▶ PROBLEM STATEMENT: Please give back every entry in full, word for word, but none of the pictures.

▶ STORED DATA:

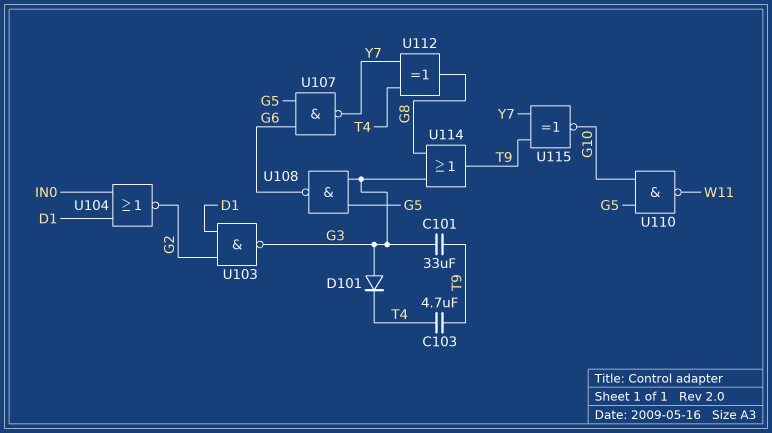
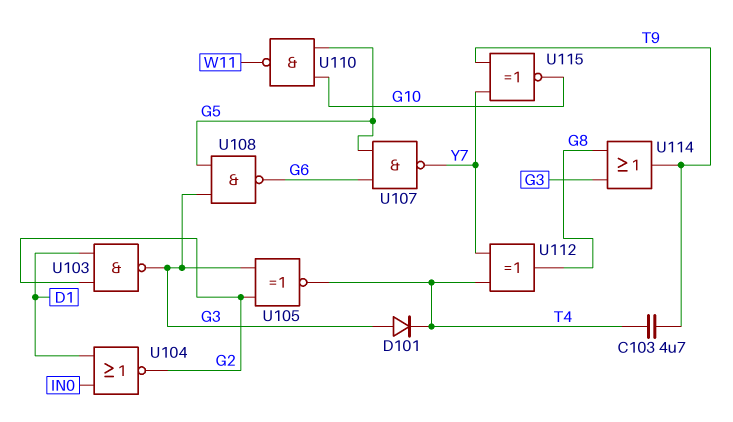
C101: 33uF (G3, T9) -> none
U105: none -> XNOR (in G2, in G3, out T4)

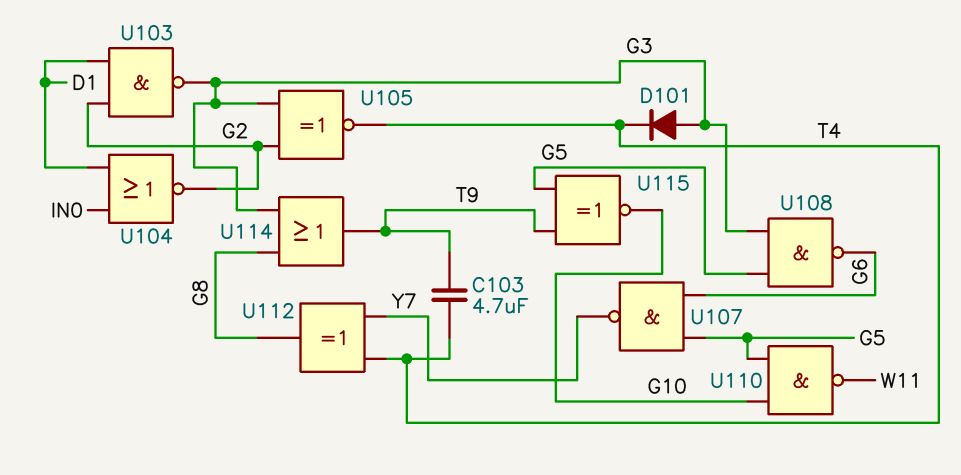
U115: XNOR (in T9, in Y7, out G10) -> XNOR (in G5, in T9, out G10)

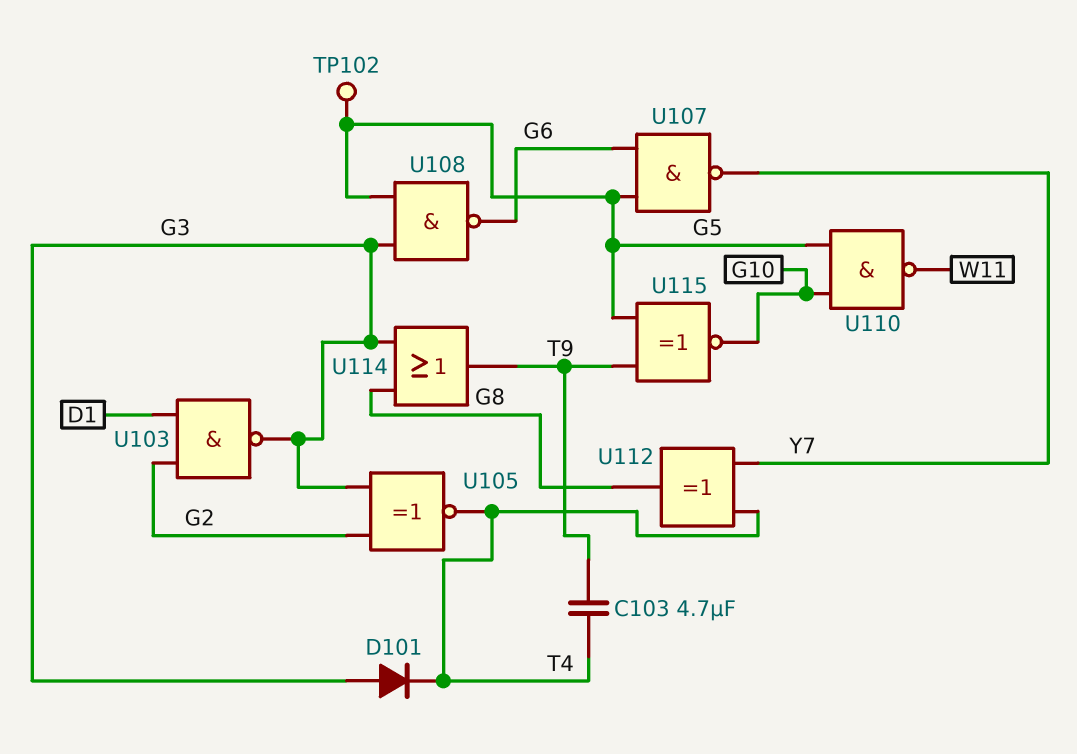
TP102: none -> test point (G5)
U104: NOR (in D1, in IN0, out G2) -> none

▶ WRITTEN ANSWER:
C101: 33uF (G3, T9) -> none
U105: none -> XNOR (in G2, in G3, out T4)

U115: XNOR (in T9, in Y7, out G10) -> XNOR (in G5, in T9, out G10)

TP102: none -> test point (G5)
U104: NOR (in D1, in IN0, out G2) -> none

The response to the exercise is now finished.